Collection entries
▬▬▬▬▬▬
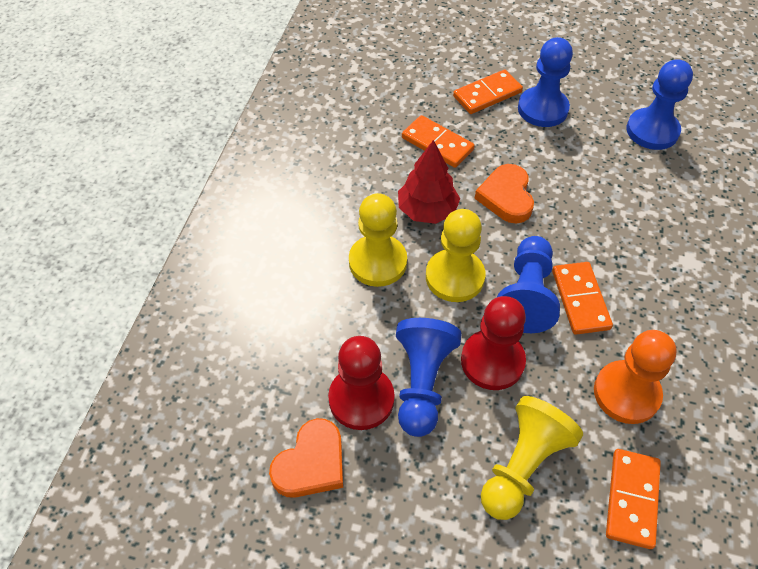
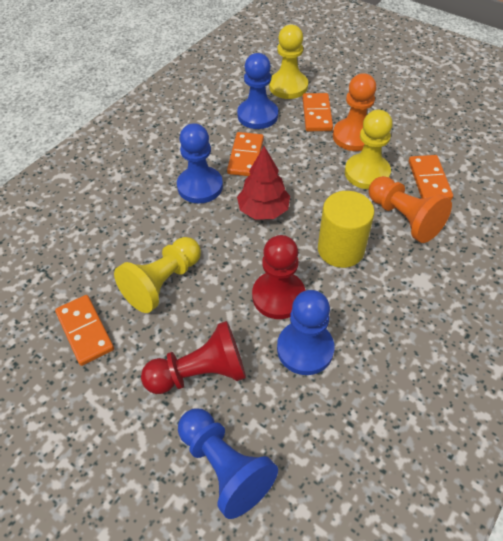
orange heart: [269,418,343,498] [475,164,534,224] = 2 -> none = 0
orange pawn: [594,330,677,424] = 1 -> [333,73,376,151] [368,176,452,243] = 2
yellow cylinder: none = 0 -> [318,191,374,268] = 1

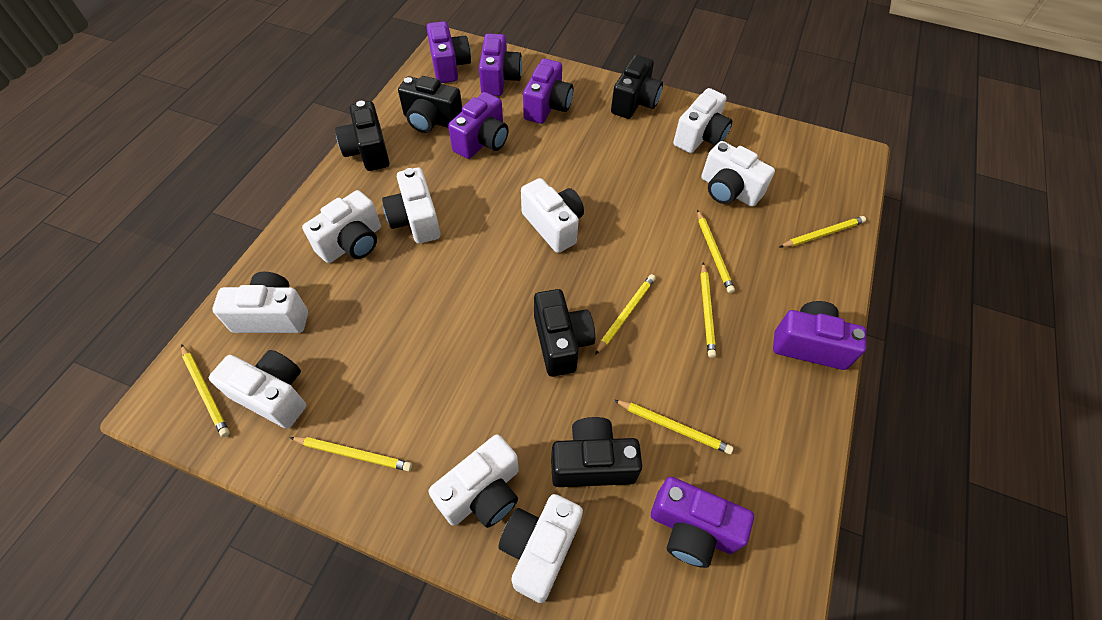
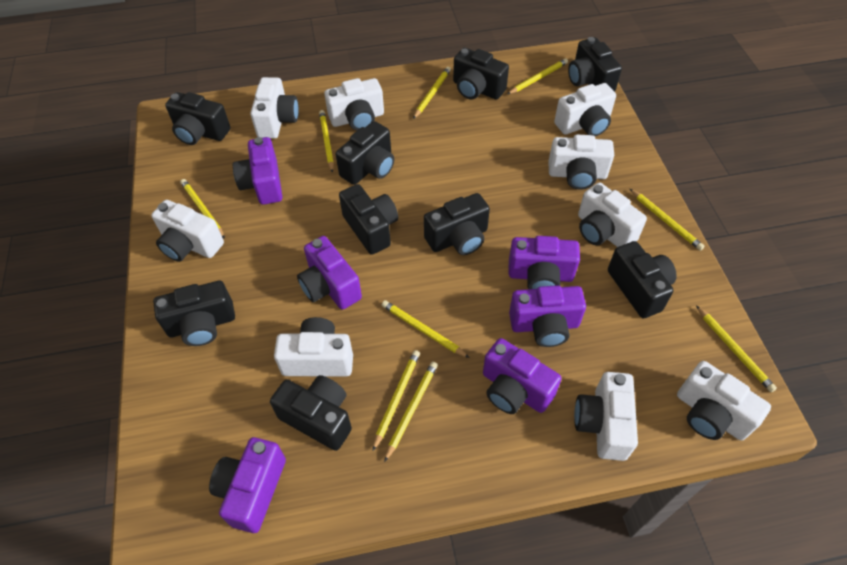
black camera: [335,101,389,171] [398,76,462,133] [534,289,595,377] [551,417,642,487] [611,55,663,119] = 5 -> [153,281,235,346] [165,92,231,145] [270,375,352,451] [336,121,394,185] [339,184,398,255] [424,193,490,255] [453,48,509,100] [568,37,622,92] [608,241,677,319] = 9
yellow pencil: [181,344,230,437] [290,437,412,471] [595,274,656,355] [614,400,733,454] [697,210,735,293] [701,262,716,358] [780,216,866,247] = 7 -> [180,179,225,239] [319,110,334,173] [373,350,420,451] [382,300,469,358] [384,362,438,462] [413,67,451,119] [507,58,568,94] [630,189,704,251] [696,306,777,392] = 9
▬▬▬▬▬▬
What is needed is an exact copy of all the records, minus any pictures.

orange heart: [269,418,343,498] [475,164,534,224] = 2 -> none = 0
orange pawn: [594,330,677,424] = 1 -> [333,73,376,151] [368,176,452,243] = 2
yellow cylinder: none = 0 -> [318,191,374,268] = 1

black camera: [335,101,389,171] [398,76,462,133] [534,289,595,377] [551,417,642,487] [611,55,663,119] = 5 -> [153,281,235,346] [165,92,231,145] [270,375,352,451] [336,121,394,185] [339,184,398,255] [424,193,490,255] [453,48,509,100] [568,37,622,92] [608,241,677,319] = 9
yellow pencil: [181,344,230,437] [290,437,412,471] [595,274,656,355] [614,400,733,454] [697,210,735,293] [701,262,716,358] [780,216,866,247] = 7 -> [180,179,225,239] [319,110,334,173] [373,350,420,451] [382,300,469,358] [384,362,438,462] [413,67,451,119] [507,58,568,94] [630,189,704,251] [696,306,777,392] = 9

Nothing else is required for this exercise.